What is required → Scan the records for the string "fish", then copy each line that has it.

Source data
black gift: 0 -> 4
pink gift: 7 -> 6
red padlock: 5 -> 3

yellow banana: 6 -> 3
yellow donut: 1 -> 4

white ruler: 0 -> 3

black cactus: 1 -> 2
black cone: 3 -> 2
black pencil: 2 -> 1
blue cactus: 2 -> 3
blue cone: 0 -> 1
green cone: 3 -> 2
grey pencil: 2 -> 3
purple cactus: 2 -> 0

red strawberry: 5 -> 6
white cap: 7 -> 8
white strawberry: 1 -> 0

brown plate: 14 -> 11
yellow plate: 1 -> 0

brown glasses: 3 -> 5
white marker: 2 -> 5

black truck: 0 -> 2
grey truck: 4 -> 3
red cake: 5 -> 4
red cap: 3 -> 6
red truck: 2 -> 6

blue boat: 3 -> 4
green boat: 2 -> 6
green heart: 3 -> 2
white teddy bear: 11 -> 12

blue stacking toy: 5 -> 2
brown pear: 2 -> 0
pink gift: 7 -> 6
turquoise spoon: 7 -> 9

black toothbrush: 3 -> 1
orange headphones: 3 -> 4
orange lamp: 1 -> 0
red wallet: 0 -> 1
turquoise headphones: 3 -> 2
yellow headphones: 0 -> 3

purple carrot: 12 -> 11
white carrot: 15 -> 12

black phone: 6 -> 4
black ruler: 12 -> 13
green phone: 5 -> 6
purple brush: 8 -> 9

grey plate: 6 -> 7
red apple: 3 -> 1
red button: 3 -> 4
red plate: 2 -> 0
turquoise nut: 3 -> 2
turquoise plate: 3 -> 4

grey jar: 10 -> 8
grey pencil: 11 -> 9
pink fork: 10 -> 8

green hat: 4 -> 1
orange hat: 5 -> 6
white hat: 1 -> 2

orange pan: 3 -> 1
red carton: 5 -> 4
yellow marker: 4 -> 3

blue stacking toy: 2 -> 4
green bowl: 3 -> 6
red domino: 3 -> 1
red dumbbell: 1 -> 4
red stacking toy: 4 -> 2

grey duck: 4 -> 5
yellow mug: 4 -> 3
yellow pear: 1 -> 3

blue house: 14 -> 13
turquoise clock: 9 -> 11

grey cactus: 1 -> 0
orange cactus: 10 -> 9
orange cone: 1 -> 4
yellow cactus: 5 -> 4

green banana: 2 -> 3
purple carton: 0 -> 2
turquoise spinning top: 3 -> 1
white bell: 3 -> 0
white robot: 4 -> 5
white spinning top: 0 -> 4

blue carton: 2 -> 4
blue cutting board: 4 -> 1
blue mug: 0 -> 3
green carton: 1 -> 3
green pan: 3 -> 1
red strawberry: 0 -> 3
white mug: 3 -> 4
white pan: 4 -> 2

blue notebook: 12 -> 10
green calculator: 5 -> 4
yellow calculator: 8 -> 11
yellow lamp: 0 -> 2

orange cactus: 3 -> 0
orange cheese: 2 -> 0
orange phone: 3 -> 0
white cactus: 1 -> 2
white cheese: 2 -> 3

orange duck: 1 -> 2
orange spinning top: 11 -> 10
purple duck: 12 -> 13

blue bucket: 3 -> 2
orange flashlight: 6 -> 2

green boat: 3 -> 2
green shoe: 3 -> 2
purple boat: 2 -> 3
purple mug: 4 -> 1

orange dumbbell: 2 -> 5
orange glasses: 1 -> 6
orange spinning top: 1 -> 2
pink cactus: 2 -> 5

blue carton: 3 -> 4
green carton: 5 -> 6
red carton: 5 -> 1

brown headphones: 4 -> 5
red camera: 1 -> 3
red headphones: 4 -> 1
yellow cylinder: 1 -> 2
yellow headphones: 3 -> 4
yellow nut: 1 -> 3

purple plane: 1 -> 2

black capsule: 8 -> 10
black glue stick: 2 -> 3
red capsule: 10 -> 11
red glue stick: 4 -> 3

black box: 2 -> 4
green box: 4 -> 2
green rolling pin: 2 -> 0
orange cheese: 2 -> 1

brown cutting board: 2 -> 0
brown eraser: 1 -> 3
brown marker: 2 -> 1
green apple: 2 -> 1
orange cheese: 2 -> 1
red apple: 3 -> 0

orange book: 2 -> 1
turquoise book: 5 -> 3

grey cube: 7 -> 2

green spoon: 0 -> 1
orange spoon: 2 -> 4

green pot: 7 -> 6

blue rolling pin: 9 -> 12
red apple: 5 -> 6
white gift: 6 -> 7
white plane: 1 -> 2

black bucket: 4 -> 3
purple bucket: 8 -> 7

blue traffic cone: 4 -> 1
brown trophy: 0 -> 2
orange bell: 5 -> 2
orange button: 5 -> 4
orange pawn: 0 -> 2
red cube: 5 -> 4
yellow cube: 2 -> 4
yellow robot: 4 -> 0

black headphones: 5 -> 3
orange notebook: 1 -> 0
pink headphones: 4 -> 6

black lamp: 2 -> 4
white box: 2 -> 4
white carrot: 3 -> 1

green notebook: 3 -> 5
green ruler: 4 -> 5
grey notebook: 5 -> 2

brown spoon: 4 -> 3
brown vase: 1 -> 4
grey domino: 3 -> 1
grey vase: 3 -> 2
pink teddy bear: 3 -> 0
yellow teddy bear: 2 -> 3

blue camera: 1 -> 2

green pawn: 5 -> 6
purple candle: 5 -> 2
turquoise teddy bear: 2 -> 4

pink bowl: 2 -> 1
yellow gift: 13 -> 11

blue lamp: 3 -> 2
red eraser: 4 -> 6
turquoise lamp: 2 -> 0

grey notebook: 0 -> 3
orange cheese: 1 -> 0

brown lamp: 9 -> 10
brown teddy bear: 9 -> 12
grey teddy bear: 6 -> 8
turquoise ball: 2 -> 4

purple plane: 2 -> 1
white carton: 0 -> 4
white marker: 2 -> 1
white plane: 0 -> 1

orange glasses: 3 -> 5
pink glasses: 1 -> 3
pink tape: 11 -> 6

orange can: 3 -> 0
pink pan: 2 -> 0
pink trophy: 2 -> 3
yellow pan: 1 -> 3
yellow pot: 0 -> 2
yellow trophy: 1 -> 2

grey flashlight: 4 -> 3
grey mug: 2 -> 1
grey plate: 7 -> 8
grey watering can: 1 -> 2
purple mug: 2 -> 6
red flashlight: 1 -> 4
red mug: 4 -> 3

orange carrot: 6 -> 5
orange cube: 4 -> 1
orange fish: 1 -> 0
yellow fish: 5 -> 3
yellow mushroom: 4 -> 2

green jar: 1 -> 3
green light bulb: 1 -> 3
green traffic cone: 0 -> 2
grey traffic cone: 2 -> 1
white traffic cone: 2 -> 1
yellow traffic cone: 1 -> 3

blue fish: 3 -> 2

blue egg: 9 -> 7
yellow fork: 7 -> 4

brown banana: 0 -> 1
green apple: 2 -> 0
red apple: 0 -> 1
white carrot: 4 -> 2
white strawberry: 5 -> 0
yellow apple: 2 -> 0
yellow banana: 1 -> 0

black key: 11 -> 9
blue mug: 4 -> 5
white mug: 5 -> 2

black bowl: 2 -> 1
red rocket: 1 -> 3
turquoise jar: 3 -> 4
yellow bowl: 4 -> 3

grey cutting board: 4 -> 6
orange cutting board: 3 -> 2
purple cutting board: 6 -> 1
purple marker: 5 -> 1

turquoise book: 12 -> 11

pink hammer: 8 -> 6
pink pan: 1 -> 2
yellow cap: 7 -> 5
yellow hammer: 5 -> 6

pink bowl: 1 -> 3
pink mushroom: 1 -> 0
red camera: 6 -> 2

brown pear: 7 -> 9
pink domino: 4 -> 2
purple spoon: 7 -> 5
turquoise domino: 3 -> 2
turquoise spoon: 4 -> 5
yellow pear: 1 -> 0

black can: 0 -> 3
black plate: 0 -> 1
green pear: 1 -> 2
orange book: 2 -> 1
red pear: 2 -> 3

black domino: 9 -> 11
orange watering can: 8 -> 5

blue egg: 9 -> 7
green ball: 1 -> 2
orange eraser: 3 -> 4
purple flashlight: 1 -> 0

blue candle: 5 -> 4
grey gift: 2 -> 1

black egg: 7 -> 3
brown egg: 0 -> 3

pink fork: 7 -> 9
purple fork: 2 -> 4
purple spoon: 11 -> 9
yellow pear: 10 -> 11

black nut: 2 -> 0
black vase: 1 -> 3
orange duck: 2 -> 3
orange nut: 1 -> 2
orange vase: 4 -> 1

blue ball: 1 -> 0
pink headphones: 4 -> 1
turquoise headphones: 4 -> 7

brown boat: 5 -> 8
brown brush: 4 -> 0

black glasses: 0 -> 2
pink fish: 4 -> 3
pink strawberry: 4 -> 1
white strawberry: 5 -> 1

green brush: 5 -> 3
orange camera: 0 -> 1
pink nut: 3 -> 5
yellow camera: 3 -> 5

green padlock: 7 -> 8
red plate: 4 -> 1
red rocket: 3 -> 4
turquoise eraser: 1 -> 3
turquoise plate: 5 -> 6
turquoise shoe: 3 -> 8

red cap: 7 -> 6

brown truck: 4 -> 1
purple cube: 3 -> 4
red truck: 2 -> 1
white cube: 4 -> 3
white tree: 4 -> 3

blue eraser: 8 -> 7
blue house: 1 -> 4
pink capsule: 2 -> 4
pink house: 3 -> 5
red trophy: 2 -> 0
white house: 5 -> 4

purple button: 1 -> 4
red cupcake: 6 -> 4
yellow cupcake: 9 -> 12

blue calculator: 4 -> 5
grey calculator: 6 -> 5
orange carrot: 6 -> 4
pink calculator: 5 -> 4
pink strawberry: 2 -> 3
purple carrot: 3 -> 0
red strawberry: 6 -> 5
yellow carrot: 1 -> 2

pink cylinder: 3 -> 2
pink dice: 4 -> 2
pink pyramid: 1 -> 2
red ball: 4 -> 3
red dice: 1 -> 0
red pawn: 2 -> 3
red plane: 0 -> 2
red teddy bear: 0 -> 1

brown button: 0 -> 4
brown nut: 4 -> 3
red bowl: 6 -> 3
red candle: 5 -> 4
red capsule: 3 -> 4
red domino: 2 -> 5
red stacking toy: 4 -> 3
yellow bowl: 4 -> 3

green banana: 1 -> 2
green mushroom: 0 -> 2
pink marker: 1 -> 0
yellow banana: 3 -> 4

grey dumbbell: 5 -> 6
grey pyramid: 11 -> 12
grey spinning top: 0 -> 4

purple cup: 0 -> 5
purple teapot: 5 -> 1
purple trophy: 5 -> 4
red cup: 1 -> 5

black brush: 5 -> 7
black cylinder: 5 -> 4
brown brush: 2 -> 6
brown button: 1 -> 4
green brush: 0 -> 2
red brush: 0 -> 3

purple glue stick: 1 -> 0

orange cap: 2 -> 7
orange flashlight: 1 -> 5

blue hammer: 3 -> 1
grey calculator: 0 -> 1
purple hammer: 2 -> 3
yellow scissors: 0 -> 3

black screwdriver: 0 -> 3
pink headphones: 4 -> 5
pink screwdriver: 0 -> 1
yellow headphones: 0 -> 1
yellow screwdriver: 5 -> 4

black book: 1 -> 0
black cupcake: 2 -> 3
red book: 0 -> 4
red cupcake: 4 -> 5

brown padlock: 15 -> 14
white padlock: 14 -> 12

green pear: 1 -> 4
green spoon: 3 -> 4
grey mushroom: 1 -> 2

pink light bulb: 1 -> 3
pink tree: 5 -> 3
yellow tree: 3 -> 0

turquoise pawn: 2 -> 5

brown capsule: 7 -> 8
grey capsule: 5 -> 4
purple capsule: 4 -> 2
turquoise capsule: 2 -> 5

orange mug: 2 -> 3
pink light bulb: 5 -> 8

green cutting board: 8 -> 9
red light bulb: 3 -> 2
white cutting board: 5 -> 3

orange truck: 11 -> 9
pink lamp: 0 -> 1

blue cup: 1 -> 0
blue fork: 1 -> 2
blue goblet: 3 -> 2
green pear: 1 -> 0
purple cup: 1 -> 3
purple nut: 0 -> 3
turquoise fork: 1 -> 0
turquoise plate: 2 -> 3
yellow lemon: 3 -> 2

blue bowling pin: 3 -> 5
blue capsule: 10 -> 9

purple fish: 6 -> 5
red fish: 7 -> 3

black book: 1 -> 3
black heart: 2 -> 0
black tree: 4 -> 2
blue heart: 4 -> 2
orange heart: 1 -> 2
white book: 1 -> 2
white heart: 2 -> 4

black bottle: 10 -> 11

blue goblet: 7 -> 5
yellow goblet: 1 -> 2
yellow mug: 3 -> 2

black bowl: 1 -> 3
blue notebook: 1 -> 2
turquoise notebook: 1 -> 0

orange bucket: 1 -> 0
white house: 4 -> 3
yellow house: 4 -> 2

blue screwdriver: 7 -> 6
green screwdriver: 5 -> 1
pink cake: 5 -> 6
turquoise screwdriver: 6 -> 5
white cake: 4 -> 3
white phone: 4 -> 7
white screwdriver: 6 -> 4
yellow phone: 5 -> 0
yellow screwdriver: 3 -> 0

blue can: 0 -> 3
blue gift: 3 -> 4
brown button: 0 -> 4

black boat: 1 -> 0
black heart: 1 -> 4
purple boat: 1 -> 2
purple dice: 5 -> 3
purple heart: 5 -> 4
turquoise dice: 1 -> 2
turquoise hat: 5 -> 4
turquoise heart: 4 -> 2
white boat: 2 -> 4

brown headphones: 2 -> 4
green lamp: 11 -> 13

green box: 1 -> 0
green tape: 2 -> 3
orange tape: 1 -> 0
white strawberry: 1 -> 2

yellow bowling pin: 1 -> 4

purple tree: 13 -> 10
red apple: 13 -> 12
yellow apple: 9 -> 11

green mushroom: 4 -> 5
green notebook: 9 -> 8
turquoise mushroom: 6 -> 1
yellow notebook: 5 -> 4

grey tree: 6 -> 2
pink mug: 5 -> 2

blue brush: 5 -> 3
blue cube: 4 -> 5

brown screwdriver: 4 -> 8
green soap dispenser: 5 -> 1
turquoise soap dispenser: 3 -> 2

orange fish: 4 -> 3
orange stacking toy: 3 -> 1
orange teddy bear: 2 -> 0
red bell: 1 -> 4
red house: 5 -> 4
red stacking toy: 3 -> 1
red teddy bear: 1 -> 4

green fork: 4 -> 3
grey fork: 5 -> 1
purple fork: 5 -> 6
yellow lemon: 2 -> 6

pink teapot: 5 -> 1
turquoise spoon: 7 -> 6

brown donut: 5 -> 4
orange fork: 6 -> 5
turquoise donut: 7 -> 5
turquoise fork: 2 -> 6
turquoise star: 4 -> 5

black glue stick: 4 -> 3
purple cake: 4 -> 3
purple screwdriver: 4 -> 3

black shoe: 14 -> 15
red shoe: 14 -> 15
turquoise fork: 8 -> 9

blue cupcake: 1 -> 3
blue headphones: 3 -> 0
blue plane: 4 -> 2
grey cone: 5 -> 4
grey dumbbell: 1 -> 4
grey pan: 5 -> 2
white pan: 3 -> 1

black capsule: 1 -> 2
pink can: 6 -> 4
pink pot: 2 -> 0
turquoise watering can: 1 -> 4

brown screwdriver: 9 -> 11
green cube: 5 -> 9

Response to this exercise →
orange fish: 1 -> 0
yellow fish: 5 -> 3
blue fish: 3 -> 2
pink fish: 4 -> 3
purple fish: 6 -> 5
red fish: 7 -> 3
orange fish: 4 -> 3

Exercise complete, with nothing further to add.